● **Goal of the exercise**
Before copying, set the pictures aside; then repeat every line below verbatim.

● **Data block**
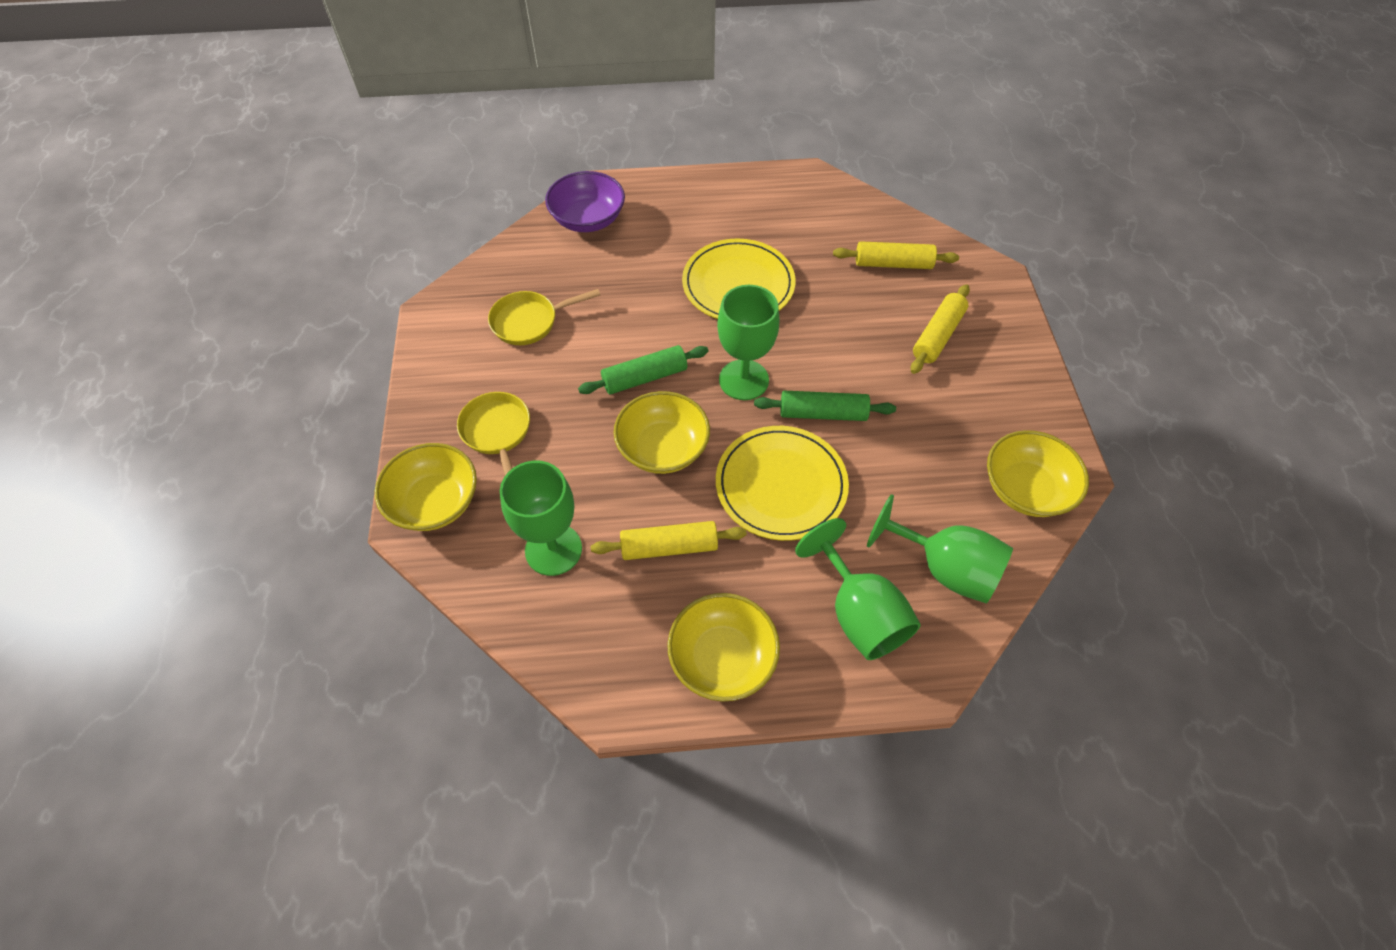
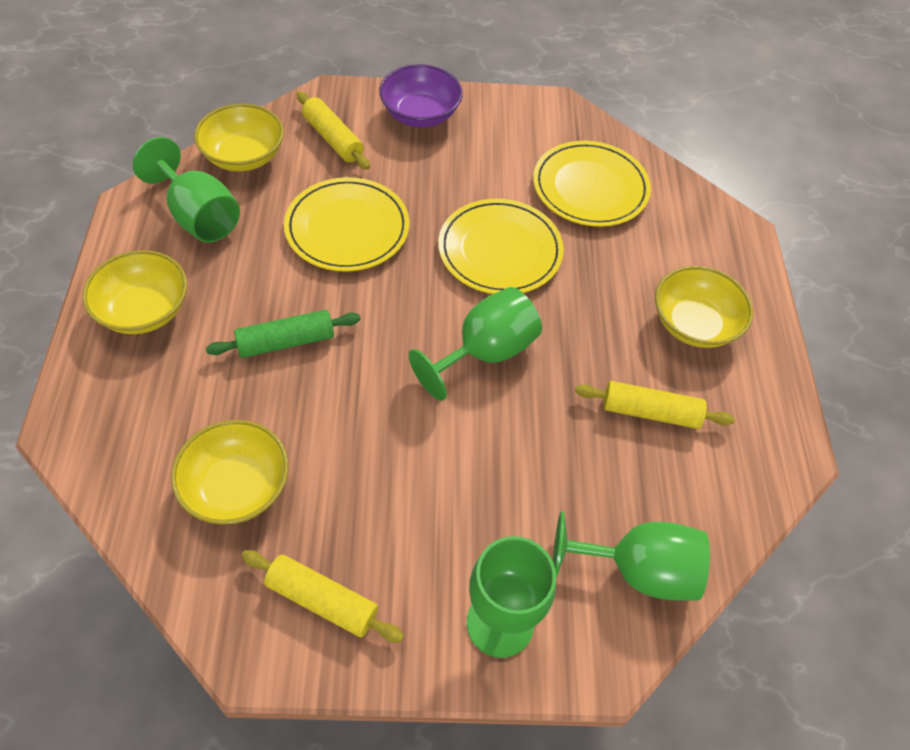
green rolling pin: 2 -> 1
yellow pan: 2 -> 0
yellow plate: 2 -> 3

● **Expected answer**
green rolling pin: 2 -> 1
yellow pan: 2 -> 0
yellow plate: 2 -> 3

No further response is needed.